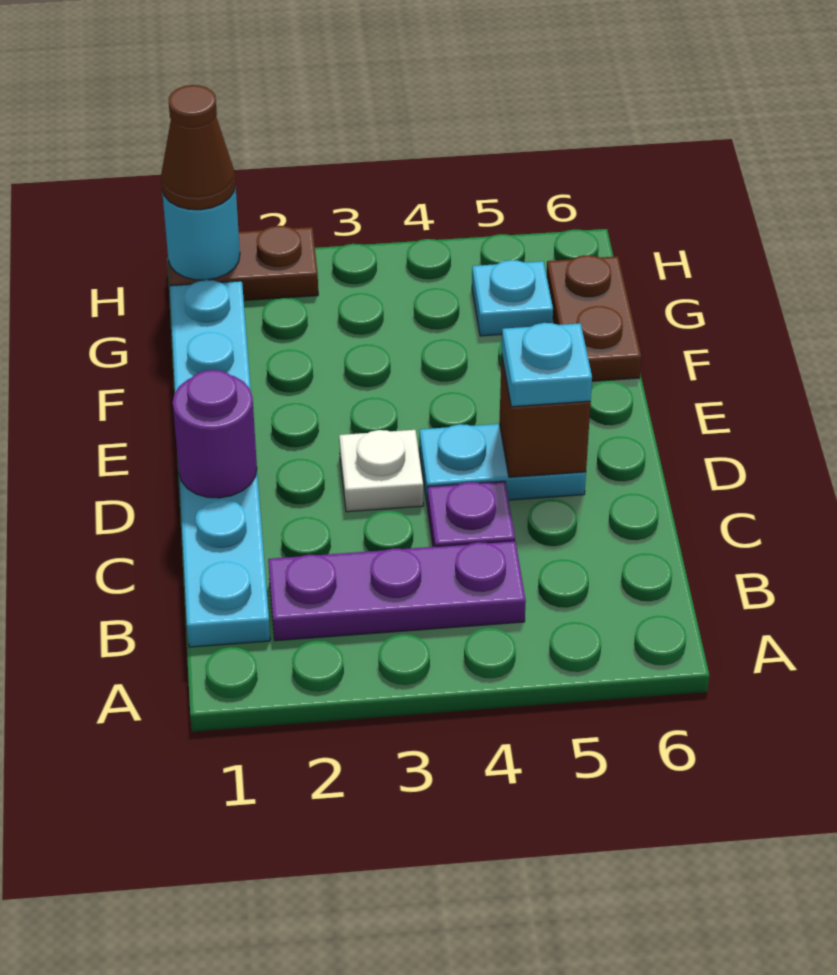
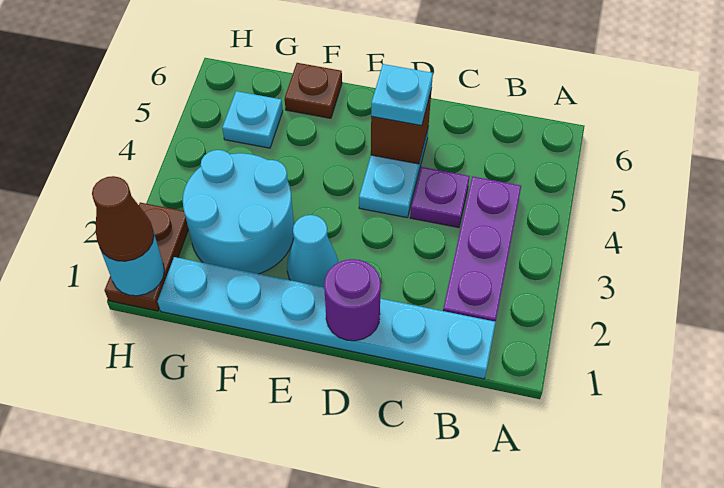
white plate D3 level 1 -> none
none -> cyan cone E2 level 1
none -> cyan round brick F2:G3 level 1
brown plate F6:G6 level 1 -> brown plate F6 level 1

:: What this task involves ::
With pictures excluded, the data must be transcribed in full and to the letter.

:: Response ::
white plate D3 level 1 -> none
none -> cyan cone E2 level 1
none -> cyan round brick F2:G3 level 1
brown plate F6:G6 level 1 -> brown plate F6 level 1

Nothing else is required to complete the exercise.